Rows ->
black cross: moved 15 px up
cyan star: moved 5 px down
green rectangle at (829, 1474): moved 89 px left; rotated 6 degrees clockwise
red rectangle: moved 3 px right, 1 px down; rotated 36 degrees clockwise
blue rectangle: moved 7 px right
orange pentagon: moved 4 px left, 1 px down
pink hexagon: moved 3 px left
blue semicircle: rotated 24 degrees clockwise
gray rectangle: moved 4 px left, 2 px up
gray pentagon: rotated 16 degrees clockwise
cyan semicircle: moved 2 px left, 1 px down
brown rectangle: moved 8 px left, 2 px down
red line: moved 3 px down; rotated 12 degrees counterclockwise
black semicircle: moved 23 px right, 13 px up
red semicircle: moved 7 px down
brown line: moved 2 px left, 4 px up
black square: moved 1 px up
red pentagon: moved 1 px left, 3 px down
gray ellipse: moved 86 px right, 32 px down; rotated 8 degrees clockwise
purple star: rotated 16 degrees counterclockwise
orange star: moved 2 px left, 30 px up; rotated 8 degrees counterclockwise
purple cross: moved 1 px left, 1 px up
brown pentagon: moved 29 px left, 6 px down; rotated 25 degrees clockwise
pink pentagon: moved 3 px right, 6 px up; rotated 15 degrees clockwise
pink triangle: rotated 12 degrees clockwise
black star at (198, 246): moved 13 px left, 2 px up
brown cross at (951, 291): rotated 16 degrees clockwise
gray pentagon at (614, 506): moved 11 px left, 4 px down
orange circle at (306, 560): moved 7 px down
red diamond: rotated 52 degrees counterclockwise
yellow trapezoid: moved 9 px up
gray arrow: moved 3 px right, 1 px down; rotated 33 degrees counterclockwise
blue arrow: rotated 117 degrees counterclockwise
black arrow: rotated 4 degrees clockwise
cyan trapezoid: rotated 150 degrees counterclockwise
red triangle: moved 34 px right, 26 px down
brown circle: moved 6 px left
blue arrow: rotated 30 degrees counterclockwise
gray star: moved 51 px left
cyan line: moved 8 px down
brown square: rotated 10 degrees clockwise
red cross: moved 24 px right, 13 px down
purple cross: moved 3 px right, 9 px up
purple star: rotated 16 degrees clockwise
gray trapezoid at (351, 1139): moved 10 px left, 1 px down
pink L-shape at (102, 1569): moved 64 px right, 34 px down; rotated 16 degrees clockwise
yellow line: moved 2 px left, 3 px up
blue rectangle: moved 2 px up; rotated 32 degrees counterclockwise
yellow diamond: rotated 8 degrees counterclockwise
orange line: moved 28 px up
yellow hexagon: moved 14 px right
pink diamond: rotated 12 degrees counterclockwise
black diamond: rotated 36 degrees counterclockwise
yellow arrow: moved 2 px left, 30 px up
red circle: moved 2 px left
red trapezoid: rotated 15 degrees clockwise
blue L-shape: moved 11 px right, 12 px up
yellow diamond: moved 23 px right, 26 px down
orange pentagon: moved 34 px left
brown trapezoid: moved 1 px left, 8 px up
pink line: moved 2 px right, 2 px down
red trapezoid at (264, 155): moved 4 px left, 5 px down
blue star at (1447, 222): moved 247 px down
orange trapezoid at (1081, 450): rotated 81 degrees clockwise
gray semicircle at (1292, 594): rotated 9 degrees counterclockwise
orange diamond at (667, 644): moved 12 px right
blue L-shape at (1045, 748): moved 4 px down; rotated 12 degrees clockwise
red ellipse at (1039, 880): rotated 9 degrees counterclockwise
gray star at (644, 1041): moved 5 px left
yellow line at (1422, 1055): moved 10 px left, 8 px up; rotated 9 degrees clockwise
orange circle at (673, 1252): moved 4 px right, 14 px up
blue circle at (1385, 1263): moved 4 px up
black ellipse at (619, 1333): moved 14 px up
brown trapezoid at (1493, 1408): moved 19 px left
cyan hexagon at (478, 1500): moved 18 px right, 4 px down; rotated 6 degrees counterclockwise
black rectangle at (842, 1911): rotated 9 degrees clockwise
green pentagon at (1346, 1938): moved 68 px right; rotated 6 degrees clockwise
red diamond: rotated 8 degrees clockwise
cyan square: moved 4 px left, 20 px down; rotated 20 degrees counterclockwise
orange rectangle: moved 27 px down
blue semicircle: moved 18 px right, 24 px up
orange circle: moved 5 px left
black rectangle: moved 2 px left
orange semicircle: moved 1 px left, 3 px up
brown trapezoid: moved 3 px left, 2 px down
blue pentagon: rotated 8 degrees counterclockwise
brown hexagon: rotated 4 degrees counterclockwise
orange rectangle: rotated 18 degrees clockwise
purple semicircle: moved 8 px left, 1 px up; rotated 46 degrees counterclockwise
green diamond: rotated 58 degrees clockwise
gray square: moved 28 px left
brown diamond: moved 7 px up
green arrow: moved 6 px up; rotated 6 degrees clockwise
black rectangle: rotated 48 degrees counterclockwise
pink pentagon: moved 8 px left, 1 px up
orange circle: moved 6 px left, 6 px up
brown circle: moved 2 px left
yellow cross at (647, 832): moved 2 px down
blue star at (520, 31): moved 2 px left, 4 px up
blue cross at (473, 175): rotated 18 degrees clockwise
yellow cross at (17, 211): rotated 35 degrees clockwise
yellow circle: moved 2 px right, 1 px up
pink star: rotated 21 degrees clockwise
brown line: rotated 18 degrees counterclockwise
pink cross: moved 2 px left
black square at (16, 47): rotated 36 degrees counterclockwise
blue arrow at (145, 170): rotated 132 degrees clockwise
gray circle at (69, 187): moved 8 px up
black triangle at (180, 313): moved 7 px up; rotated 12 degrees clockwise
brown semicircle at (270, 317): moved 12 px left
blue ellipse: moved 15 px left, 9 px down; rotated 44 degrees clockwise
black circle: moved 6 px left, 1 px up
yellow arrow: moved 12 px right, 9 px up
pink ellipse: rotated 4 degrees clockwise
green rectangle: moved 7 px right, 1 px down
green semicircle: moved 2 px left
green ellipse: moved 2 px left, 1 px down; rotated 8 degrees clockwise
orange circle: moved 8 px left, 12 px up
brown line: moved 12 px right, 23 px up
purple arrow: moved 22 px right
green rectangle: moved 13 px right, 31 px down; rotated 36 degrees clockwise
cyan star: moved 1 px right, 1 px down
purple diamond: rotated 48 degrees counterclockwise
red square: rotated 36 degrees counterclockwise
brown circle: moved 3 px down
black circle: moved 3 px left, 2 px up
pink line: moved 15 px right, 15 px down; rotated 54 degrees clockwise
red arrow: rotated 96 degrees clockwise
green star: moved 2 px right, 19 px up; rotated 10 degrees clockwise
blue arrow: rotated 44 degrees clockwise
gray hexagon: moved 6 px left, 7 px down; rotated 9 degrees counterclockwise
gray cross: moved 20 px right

To do ->
Please lay out every line of the records above as a Markdown table with two columns, Row and Record. Put the row number in Row and the line in Record, and leave out blank lines.

The output ->
| Row | Record |
|---|---|
| 1 | black cross: moved 15 px up |
| 2 | cyan star: moved 5 px down |
| 3 | green rectangle at (829, 1474): moved 89 px left; rotated 6 degrees clockwise |
| 4 | red rectangle: moved 3 px right, 1 px down; rotated 36 degrees clockwise |
| 5 | blue rectangle: moved 7 px right |
| 6 | orange pentagon: moved 4 px left, 1 px down |
| 7 | pink hexagon: moved 3 px left |
| 8 | blue semicircle: rotated 24 degrees clockwise |
| 9 | gray rectangle: moved 4 px left, 2 px up |
| 10 | gray pentagon: rotated 16 degrees clockwise |
| 11 | cyan semicircle: moved 2 px left, 1 px down |
| 12 | brown rectangle: moved 8 px left, 2 px down |
| 13 | red line: moved 3 px down; rotated 12 degrees counterclockwise |
| 14 | black semicircle: moved 23 px right, 13 px up |
| 15 | red semicircle: moved 7 px down |
| 16 | brown line: moved 2 px left, 4 px up |
| 17 | black square: moved 1 px up |
| 18 | red pentagon: moved 1 px left, 3 px down |
| 19 | gray ellipse: moved 86 px right, 32 px down; rotated 8 degrees clockwise |
| 20 | purple star: rotated 16 degrees counterclockwise |
| 21 | orange star: moved 2 px left, 30 px up; rotated 8 degrees counterclockwise |
| 22 | purple cross: moved 1 px left, 1 px up |
| 23 | brown pentagon: moved 29 px left, 6 px down; rotated 25 degrees clockwise |
| 24 | pink pentagon: moved 3 px right, 6 px up; rotated 15 degrees clockwise |
| 25 | pink triangle: rotated 12 degrees clockwise |
| 26 | black star at (198, 246): moved 13 px left, 2 px up |
| 27 | brown cross at (951, 291): rotated 16 degrees clockwise |
| 28 | gray pentagon at (614, 506): moved 11 px left, 4 px down |
| 29 | orange circle at (306, 560): moved 7 px down |
| 30 | red diamond: rotated 52 degrees counterclockwise |
| 31 | yellow trapezoid: moved 9 px up |
| 32 | gray arrow: moved 3 px right, 1 px down; rotated 33 degrees counterclockwise |
| 33 | blue arrow: rotated 117 degrees counterclockwise |
| 34 | black arrow: rotated 4 degrees clockwise |
| 35 | cyan trapezoid: rotated 150 degrees counterclockwise |
| 36 | red triangle: moved 34 px right, 26 px down |
| 37 | brown circle: moved 6 px left |
| 38 | blue arrow: rotated 30 degrees counterclockwise |
| 39 | gray star: moved 51 px left |
| 40 | cyan line: moved 8 px down |
| 41 | brown square: rotated 10 degrees clockwise |
| 42 | red cross: moved 24 px right, 13 px down |
| 43 | purple cross: moved 3 px right, 9 px up |
| 44 | purple star: rotated 16 degrees clockwise |
| 45 | gray trapezoid at (351, 1139): moved 10 px left, 1 px down |
| 46 | pink L-shape at (102, 1569): moved 64 px right, 34 px down; rotated 16 degrees clockwise |
| 47 | yellow line: moved 2 px left, 3 px up |
| 48 | blue rectangle: moved 2 px up; rotated 32 degrees counterclockwise |
| 49 | yellow diamond: rotated 8 degrees counterclockwise |
| 50 | orange line: moved 28 px up |
| 51 | yellow hexagon: moved 14 px right |
| 52 | pink diamond: rotated 12 degrees counterclockwise |
| 53 | black diamond: rotated 36 degrees counterclockwise |
| 54 | yellow arrow: moved 2 px left, 30 px up |
| 55 | red circle: moved 2 px left |
| 56 | red trapezoid: rotated 15 degrees clockwise |
| 57 | blue L-shape: moved 11 px right, 12 px up |
| 58 | yellow diamond: moved 23 px right, 26 px down |
| 59 | orange pentagon: moved 34 px left |
| 60 | brown trapezoid: moved 1 px left, 8 px up |
| 61 | pink line: moved 2 px right, 2 px down |
| 62 | red trapezoid at (264, 155): moved 4 px left, 5 px down |
| 63 | blue star at (1447, 222): moved 247 px down |
| 64 | orange trapezoid at (1081, 450): rotated 81 degrees clockwise |
| 65 | gray semicircle at (1292, 594): rotated 9 degrees counterclockwise |
| 66 | orange diamond at (667, 644): moved 12 px right |
| 67 | blue L-shape at (1045, 748): moved 4 px down; rotated 12 degrees clockwise |
| 68 | red ellipse at (1039, 880): rotated 9 degrees counterclockwise |
| 69 | gray star at (644, 1041): moved 5 px left |
| 70 | yellow line at (1422, 1055): moved 10 px left, 8 px up; rotated 9 degrees clockwise |
| 71 | orange circle at (673, 1252): moved 4 px right, 14 px up |
| 72 | blue circle at (1385, 1263): moved 4 px up |
| 73 | black ellipse at (619, 1333): moved 14 px up |
| 74 | brown trapezoid at (1493, 1408): moved 19 px left |
| 75 | cyan hexagon at (478, 1500): moved 18 px right, 4 px down; rotated 6 degrees counterclockwise |
| 76 | black rectangle at (842, 1911): rotated 9 degrees clockwise |
| 77 | green pentagon at (1346, 1938): moved 68 px right; rotated 6 degrees clockwise |
| 78 | red diamond: rotated 8 degrees clockwise |
| 79 | cyan square: moved 4 px left, 20 px down; rotated 20 degrees counterclockwise |
| 80 | orange rectangle: moved 27 px down |
| 81 | blue semicircle: moved 18 px right, 24 px up |
| 82 | orange circle: moved 5 px left |
| 83 | black rectangle: moved 2 px left |
| 84 | orange semicircle: moved 1 px left, 3 px up |
| 85 | brown trapezoid: moved 3 px left, 2 px down |
| 86 | blue pentagon: rotated 8 degrees counterclockwise |
| 87 | brown hexagon: rotated 4 degrees counterclockwise |
| 88 | orange rectangle: rotated 18 degrees clockwise |
| 89 | purple semicircle: moved 8 px left, 1 px up; rotated 46 degrees counterclockwise |
| 90 | green diamond: rotated 58 degrees clockwise |
| 91 | gray square: moved 28 px left |
| 92 | brown diamond: moved 7 px up |
| 93 | green arrow: moved 6 px up; rotated 6 degrees clockwise |
| 94 | black rectangle: rotated 48 degrees counterclockwise |
| 95 | pink pentagon: moved 8 px left, 1 px up |
| 96 | orange circle: moved 6 px left, 6 px up |
| 97 | brown circle: moved 2 px left |
| 98 | yellow cross at (647, 832): moved 2 px down |
| 99 | blue star at (520, 31): moved 2 px left, 4 px up |
| 100 | blue cross at (473, 175): rotated 18 degrees clockwise |
| 101 | yellow cross at (17, 211): rotated 35 degrees clockwise |
| 102 | yellow circle: moved 2 px right, 1 px up |
| 103 | pink star: rotated 21 degrees clockwise |
| 104 | brown line: rotated 18 degrees counterclockwise |
| 105 | pink cross: moved 2 px left |
| 106 | black square at (16, 47): rotated 36 degrees counterclockwise |
| 107 | blue arrow at (145, 170): rotated 132 degrees clockwise |
| 108 | gray circle at (69, 187): moved 8 px up |
| 109 | black triangle at (180, 313): moved 7 px up; rotated 12 degrees clockwise |
| 110 | brown semicircle at (270, 317): moved 12 px left |
| 111 | blue ellipse: moved 15 px left, 9 px down; rotated 44 degrees clockwise |
| 112 | black circle: moved 6 px left, 1 px up |
| 113 | yellow arrow: moved 12 px right, 9 px up |
| 114 | pink ellipse: rotated 4 degrees clockwise |
| 115 | green rectangle: moved 7 px right, 1 px down |
| 116 | green semicircle: moved 2 px left |
| 117 | green ellipse: moved 2 px left, 1 px down; rotated 8 degrees clockwise |
| 118 | orange circle: moved 8 px left, 12 px up |
| 119 | brown line: moved 12 px right, 23 px up |
| 120 | purple arrow: moved 22 px right |
| 121 | green rectangle: moved 13 px right, 31 px down; rotated 36 degrees clockwise |
| 122 | cyan star: moved 1 px right, 1 px down |
| 123 | purple diamond: rotated 48 degrees counterclockwise |
| 124 | red square: rotated 36 degrees counterclockwise |
| 125 | brown circle: moved 3 px down |
| 126 | black circle: moved 3 px left, 2 px up |
| 127 | pink line: moved 15 px right, 15 px down; rotated 54 degrees clockwise |
| 128 | red arrow: rotated 96 degrees clockwise |
| 129 | green star: moved 2 px right, 19 px up; rotated 10 degrees clockwise |
| 130 | blue arrow: rotated 44 degrees clockwise |
| 131 | gray hexagon: moved 6 px left, 7 px down; rotated 9 degrees counterclockwise |
| 132 | gray cross: moved 20 px right |